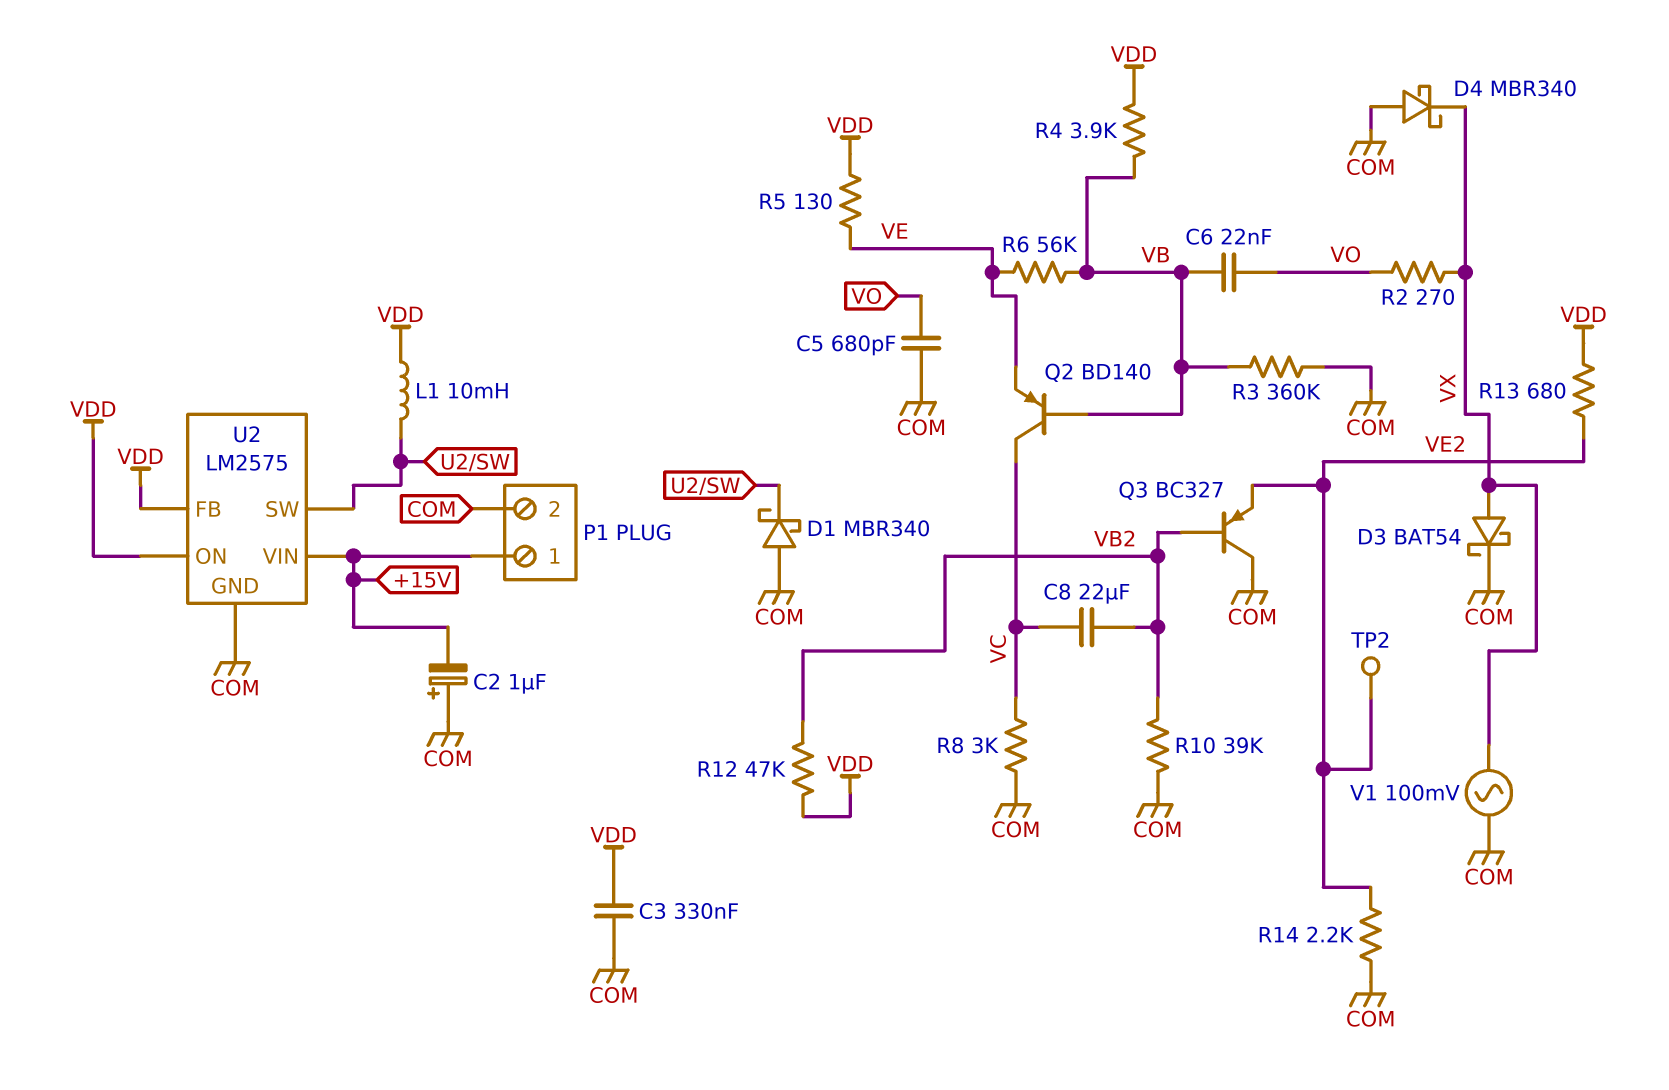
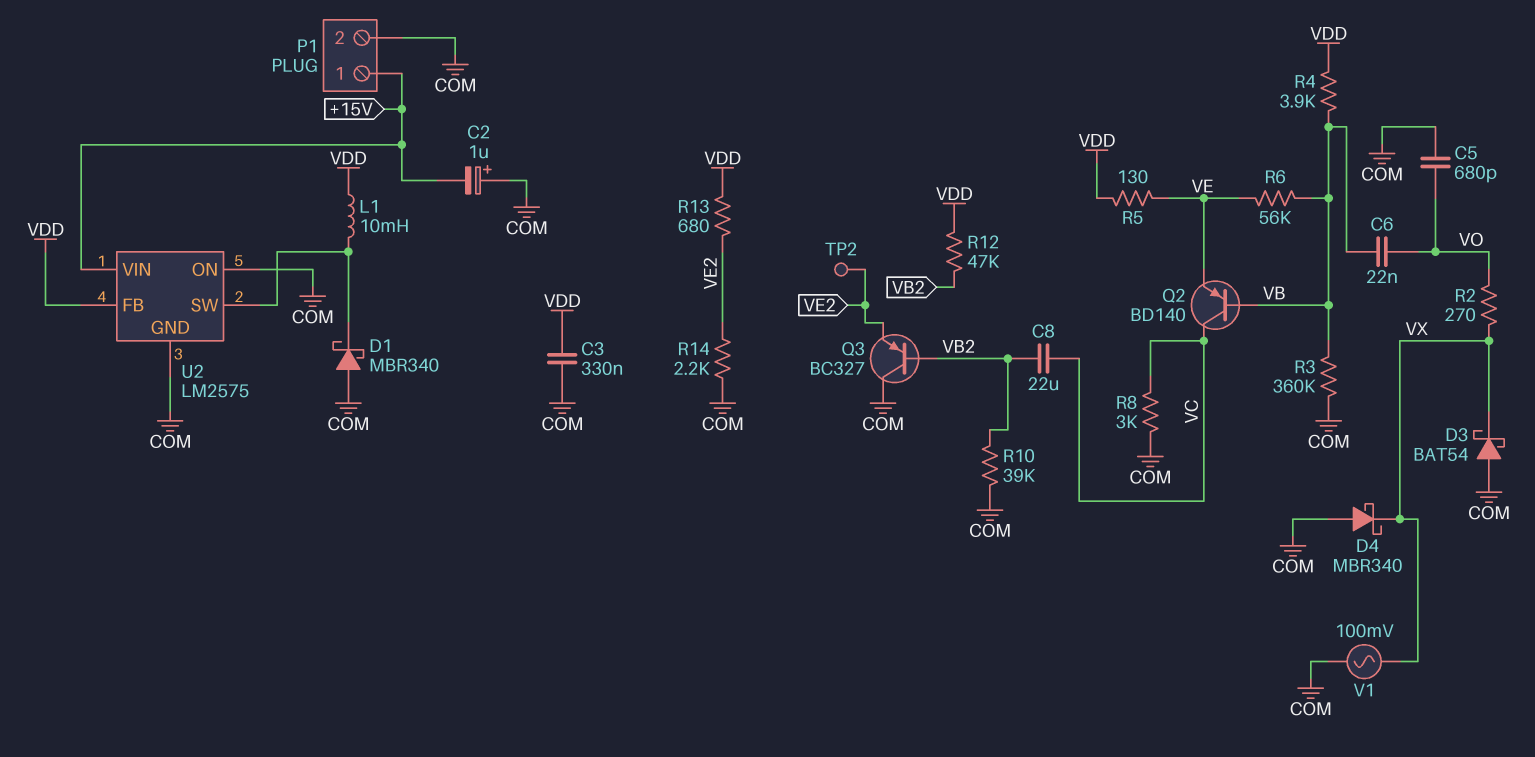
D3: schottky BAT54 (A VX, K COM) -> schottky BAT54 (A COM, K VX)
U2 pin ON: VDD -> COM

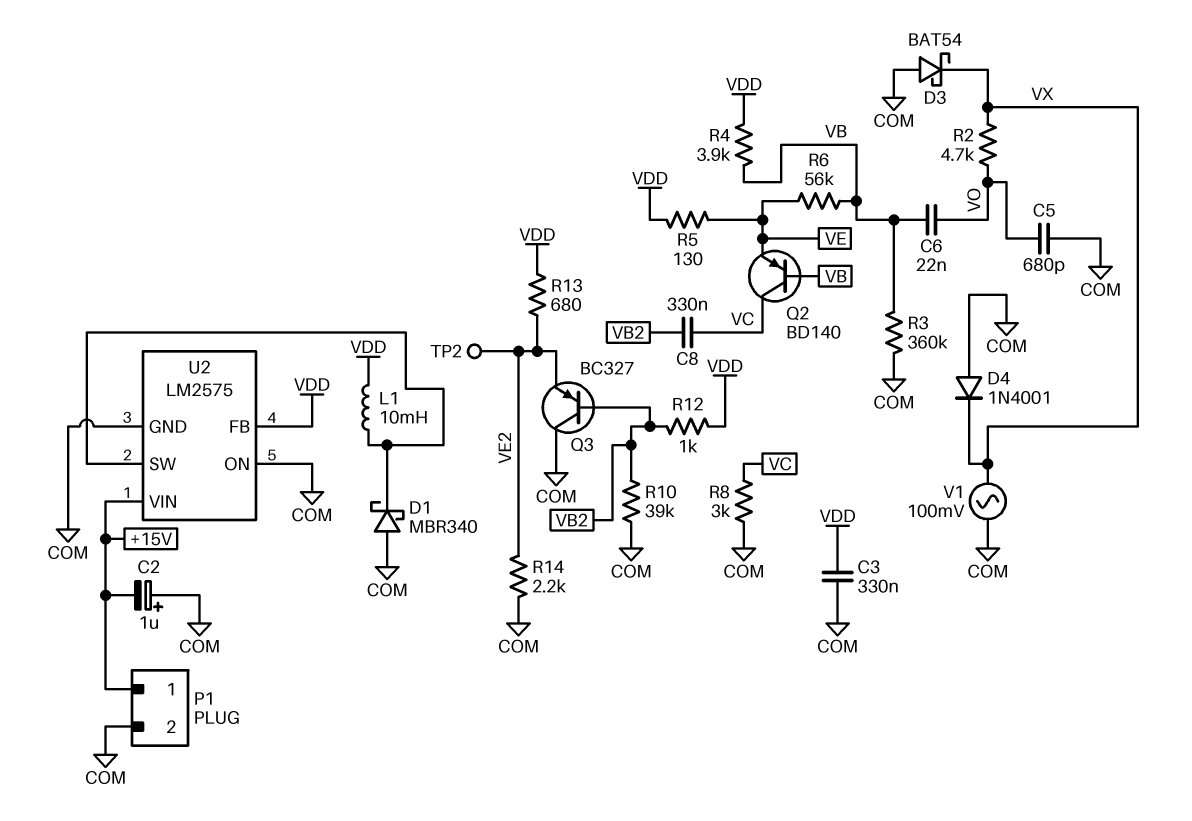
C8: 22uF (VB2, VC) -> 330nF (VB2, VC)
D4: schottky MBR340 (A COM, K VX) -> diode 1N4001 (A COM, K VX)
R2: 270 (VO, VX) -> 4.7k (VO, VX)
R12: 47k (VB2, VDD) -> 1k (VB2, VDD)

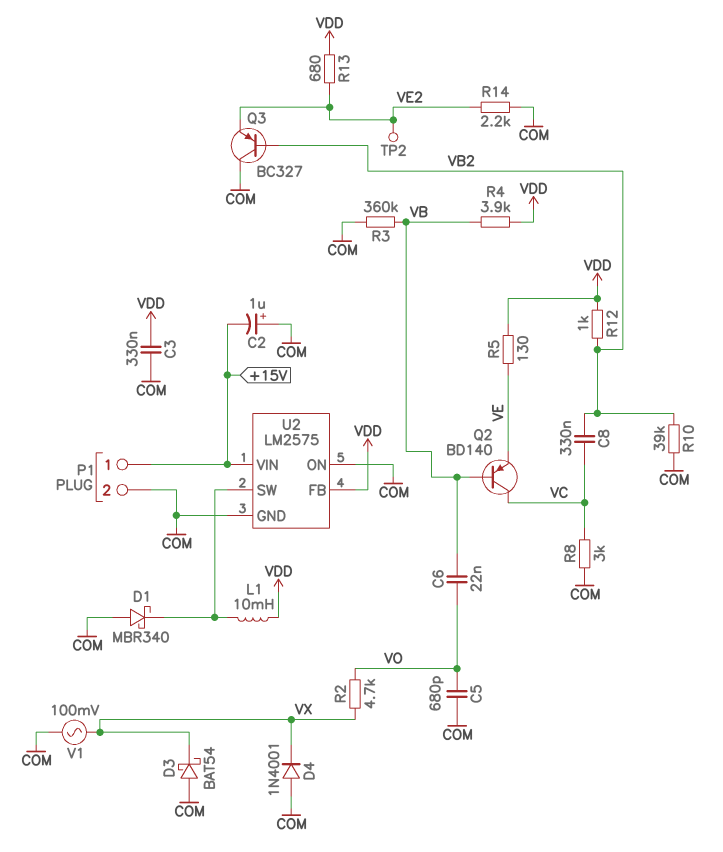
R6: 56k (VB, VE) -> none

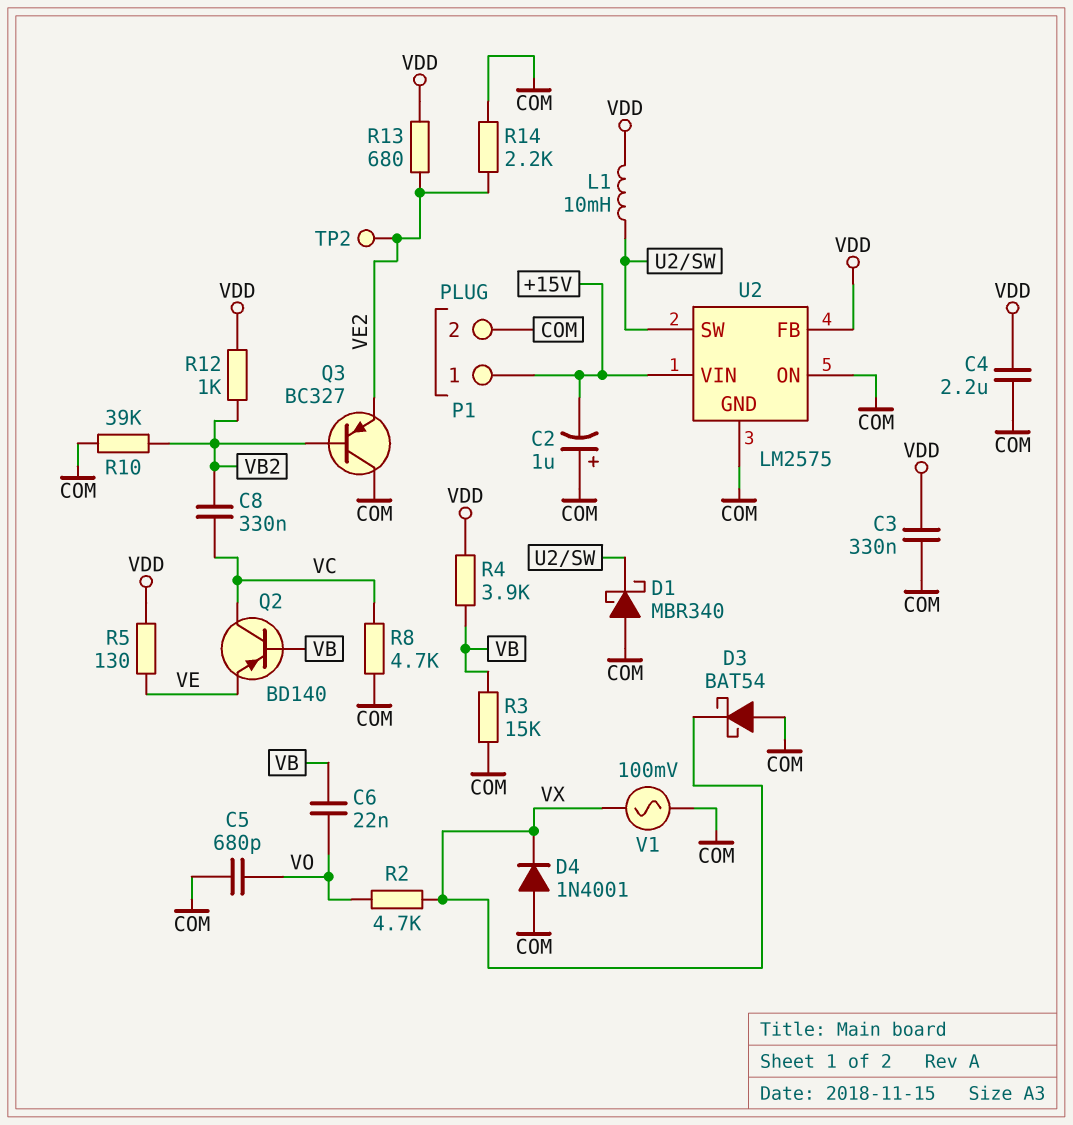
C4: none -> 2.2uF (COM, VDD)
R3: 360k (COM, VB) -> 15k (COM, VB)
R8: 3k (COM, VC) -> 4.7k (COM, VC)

::::

**Task statement:** Quote the material word for word, dropping any images it holds.

**Response to the task:**
D3: schottky BAT54 (A VX, K COM) -> schottky BAT54 (A COM, K VX)
U2 pin ON: VDD -> COM

C8: 22uF (VB2, VC) -> 330nF (VB2, VC)
D4: schottky MBR340 (A COM, K VX) -> diode 1N4001 (A COM, K VX)
R2: 270 (VO, VX) -> 4.7k (VO, VX)
R12: 47k (VB2, VDD) -> 1k (VB2, VDD)

R6: 56k (VB, VE) -> none

C4: none -> 2.2uF (COM, VDD)
R3: 360k (COM, VB) -> 15k (COM, VB)
R8: 3k (COM, VC) -> 4.7k (COM, VC)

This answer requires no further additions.